Items listed in a dataset:
____

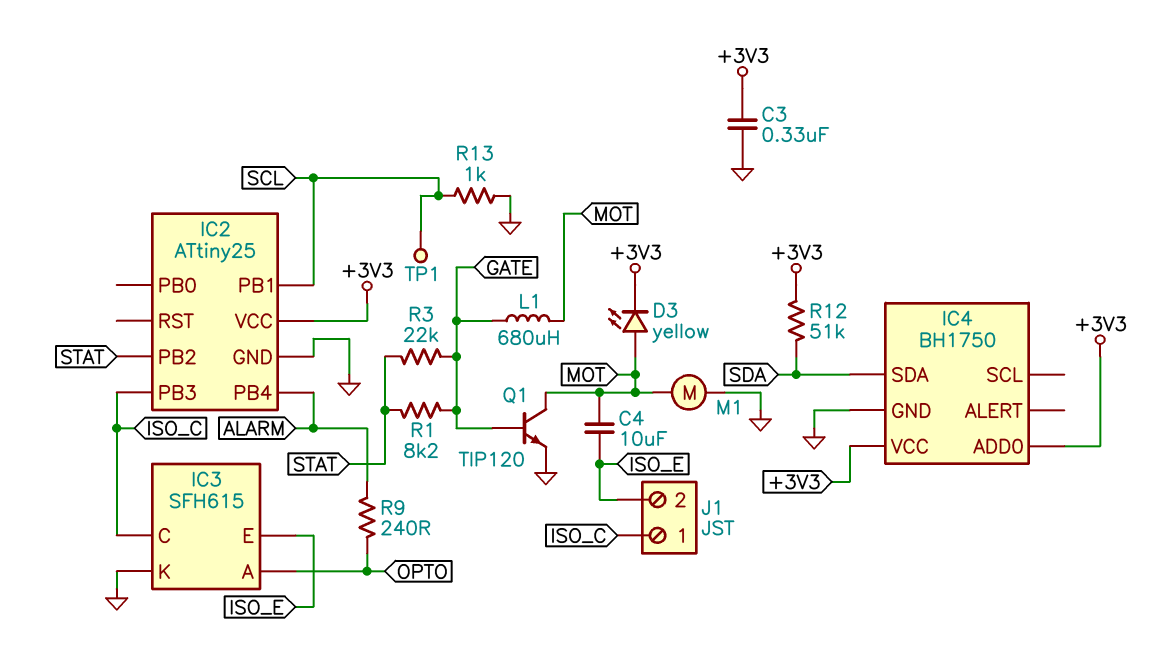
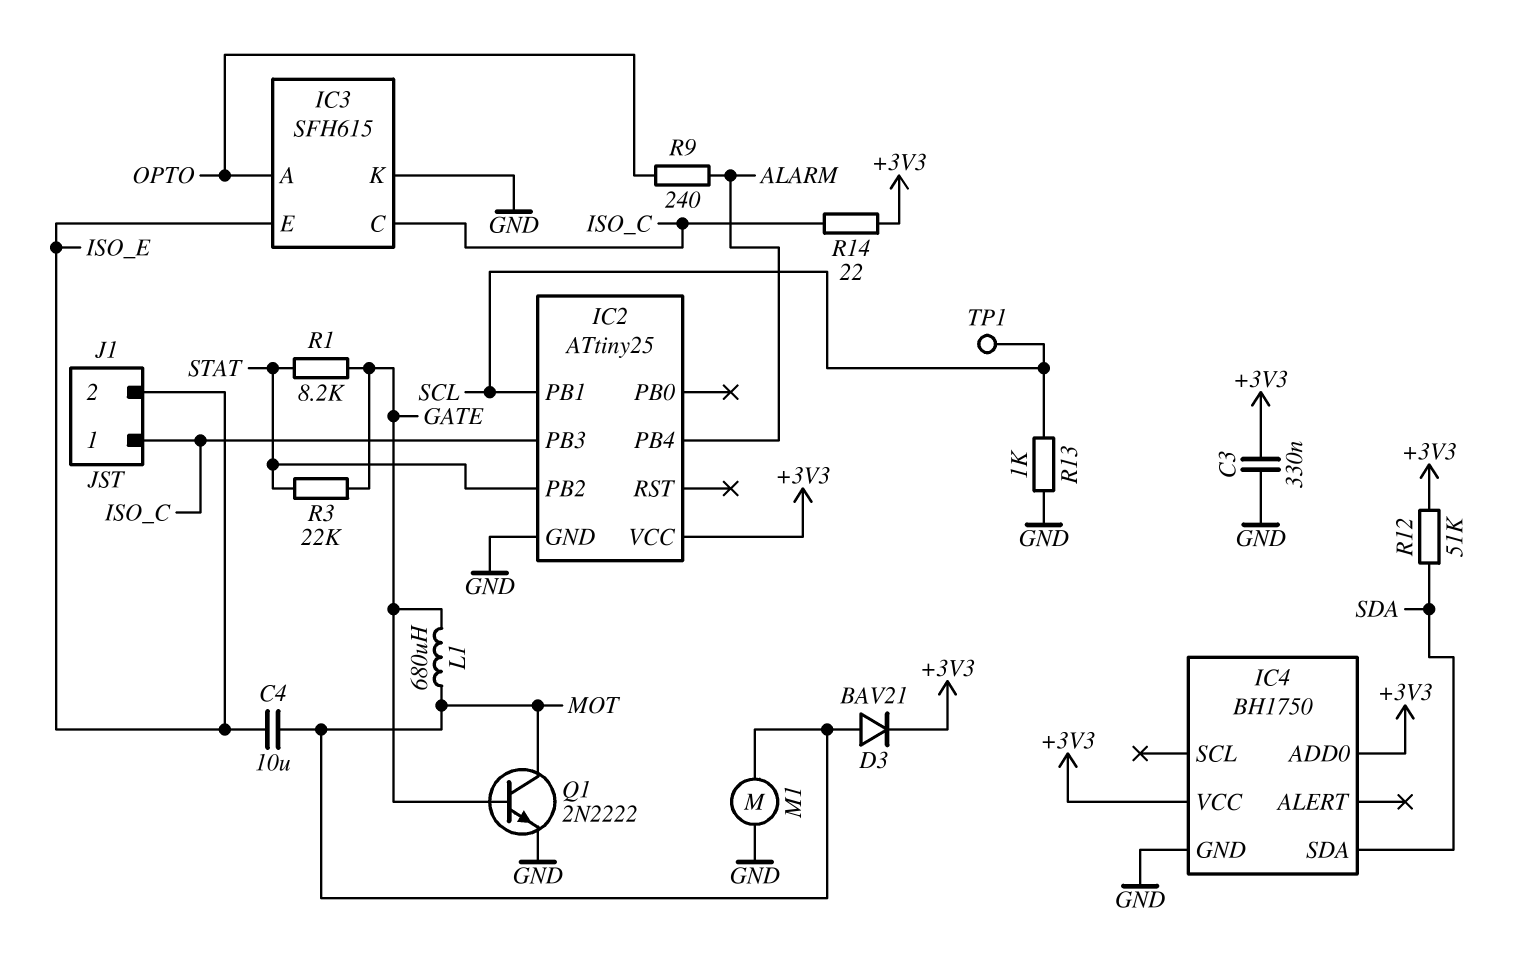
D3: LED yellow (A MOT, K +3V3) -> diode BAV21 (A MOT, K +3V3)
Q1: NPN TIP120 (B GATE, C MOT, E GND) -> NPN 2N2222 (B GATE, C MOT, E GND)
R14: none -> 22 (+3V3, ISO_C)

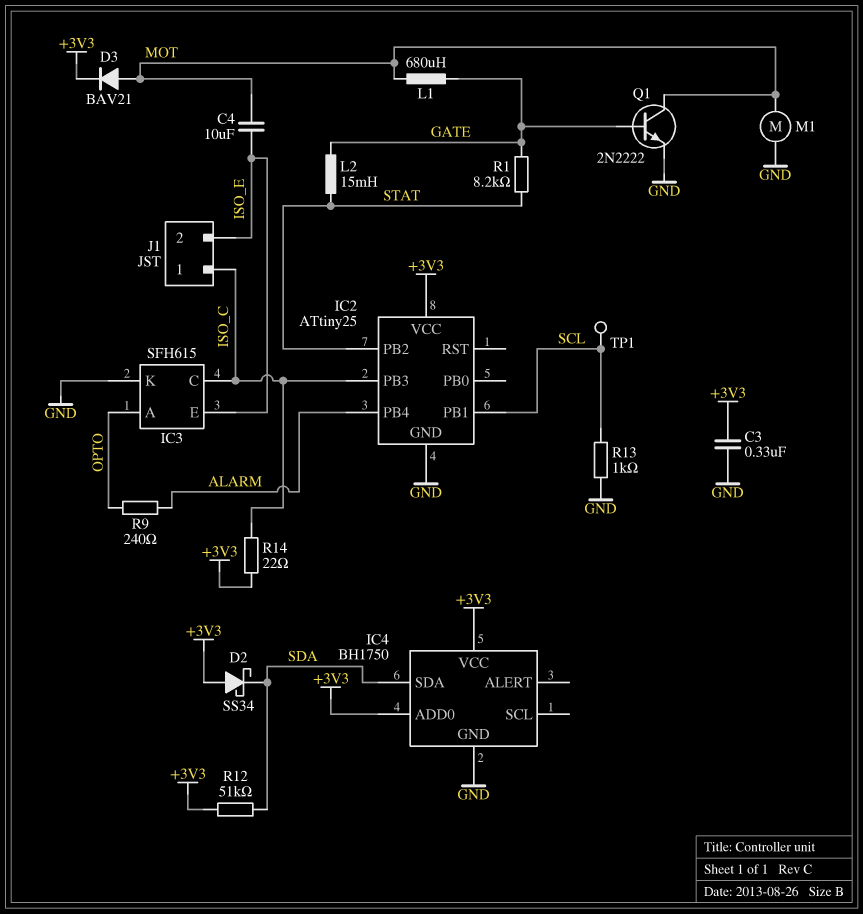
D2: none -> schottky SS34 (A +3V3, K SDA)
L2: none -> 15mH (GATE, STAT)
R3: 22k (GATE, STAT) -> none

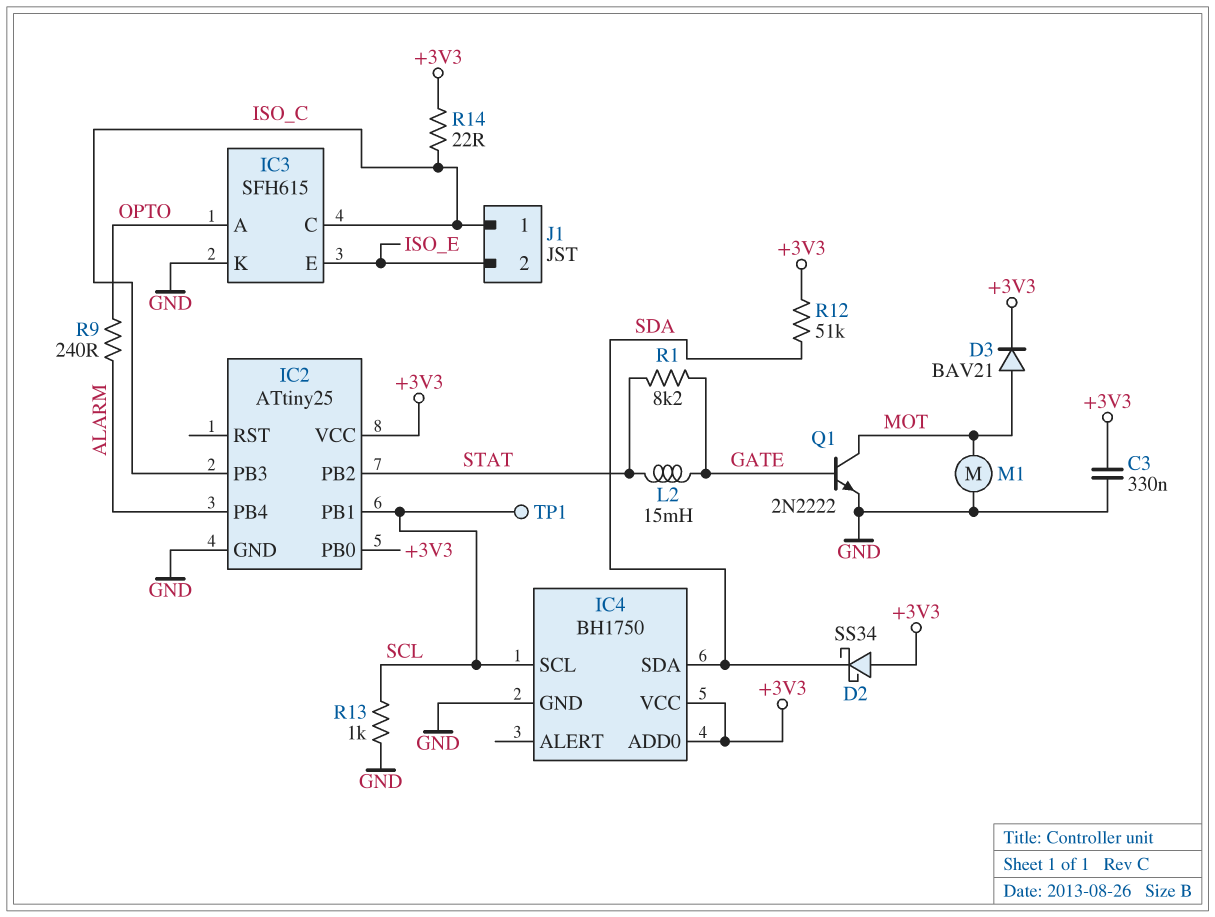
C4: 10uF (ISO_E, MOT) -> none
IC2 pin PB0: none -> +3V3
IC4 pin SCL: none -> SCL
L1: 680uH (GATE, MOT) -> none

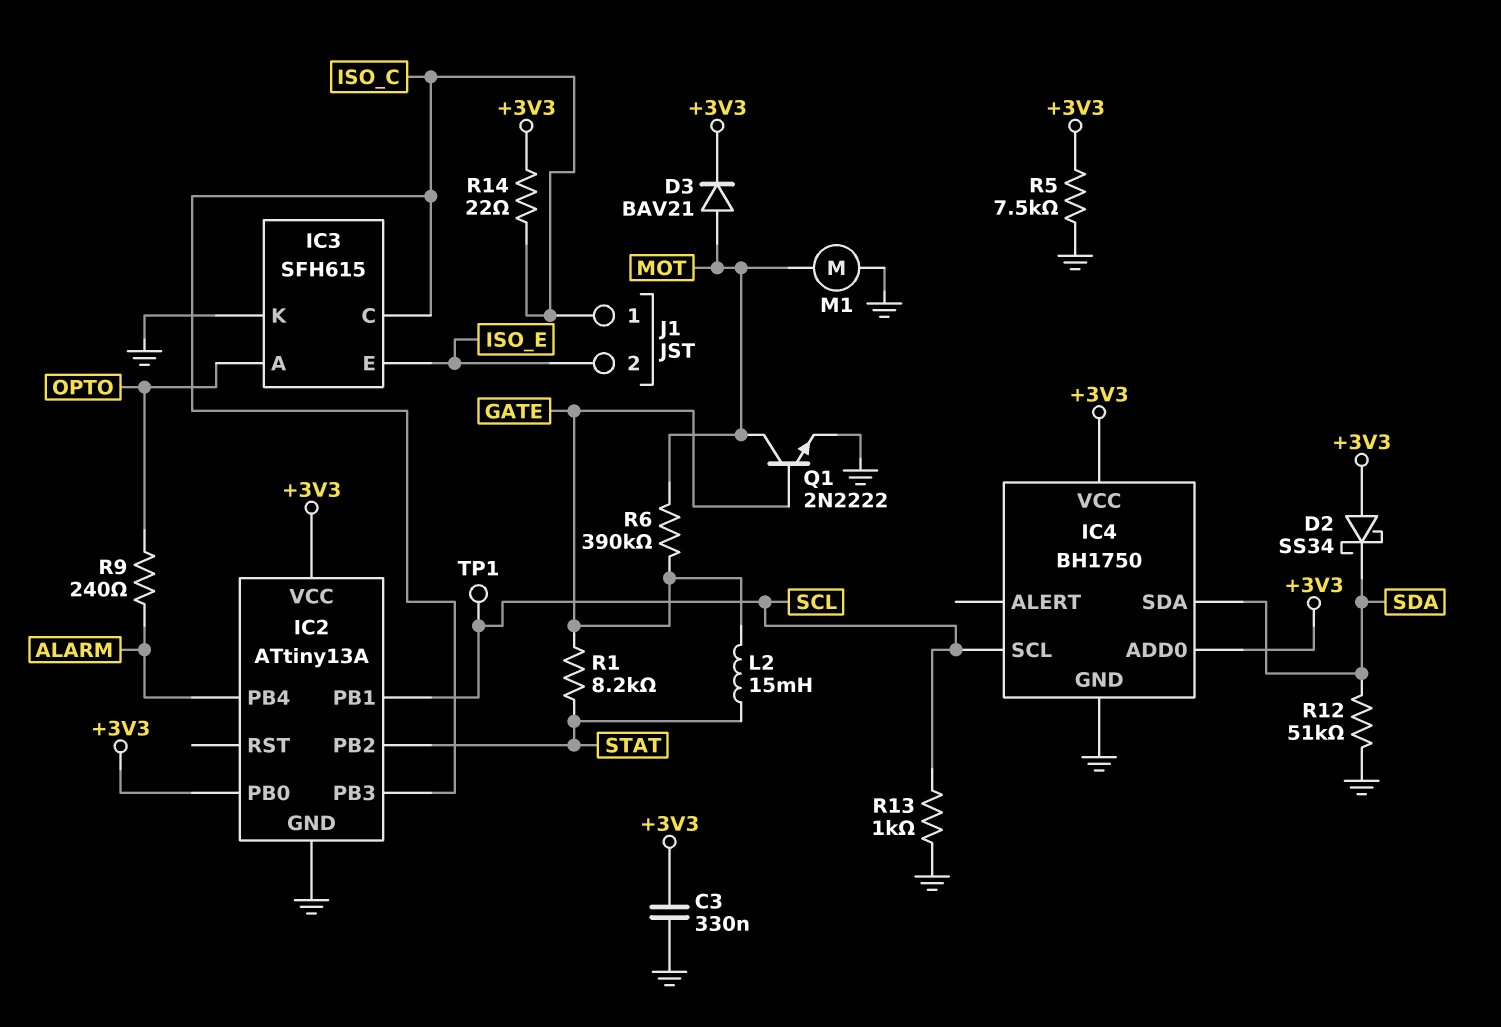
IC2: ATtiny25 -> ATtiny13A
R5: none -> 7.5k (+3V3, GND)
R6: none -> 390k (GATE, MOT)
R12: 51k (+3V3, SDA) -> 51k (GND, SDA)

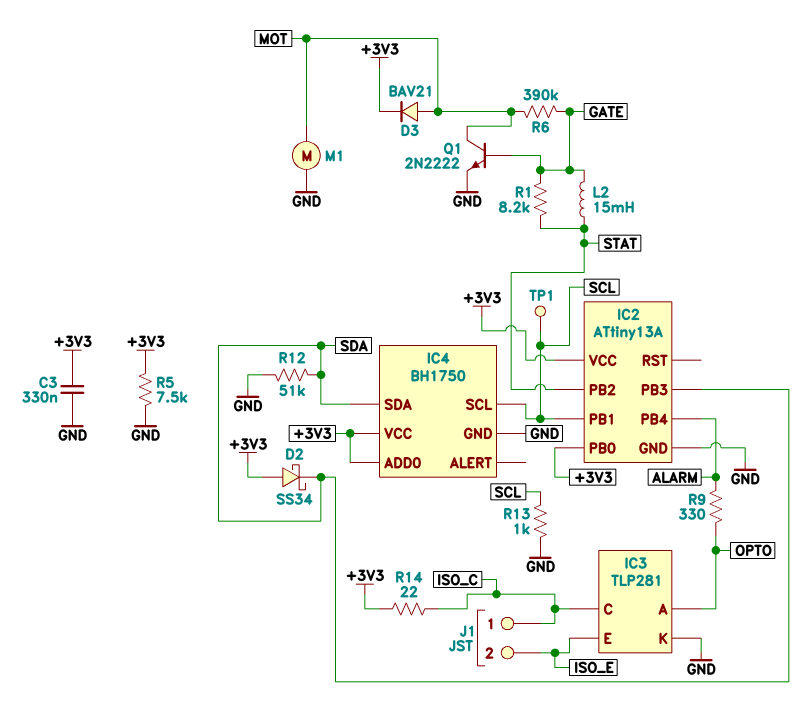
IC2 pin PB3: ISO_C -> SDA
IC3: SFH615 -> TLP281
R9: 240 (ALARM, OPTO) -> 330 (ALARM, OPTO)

____

Activity: Your reply should be the full data above, copied exactly, with no pictures in it.

Expected answer:
D3: LED yellow (A MOT, K +3V3) -> diode BAV21 (A MOT, K +3V3)
Q1: NPN TIP120 (B GATE, C MOT, E GND) -> NPN 2N2222 (B GATE, C MOT, E GND)
R14: none -> 22 (+3V3, ISO_C)

D2: none -> schottky SS34 (A +3V3, K SDA)
L2: none -> 15mH (GATE, STAT)
R3: 22k (GATE, STAT) -> none

C4: 10uF (ISO_E, MOT) -> none
IC2 pin PB0: none -> +3V3
IC4 pin SCL: none -> SCL
L1: 680uH (GATE, MOT) -> none

IC2: ATtiny25 -> ATtiny13A
R5: none -> 7.5k (+3V3, GND)
R6: none -> 390k (GATE, MOT)
R12: 51k (+3V3, SDA) -> 51k (GND, SDA)

IC2 pin PB3: ISO_C -> SDA
IC3: SFH615 -> TLP281
R9: 240 (ALARM, OPTO) -> 330 (ALARM, OPTO)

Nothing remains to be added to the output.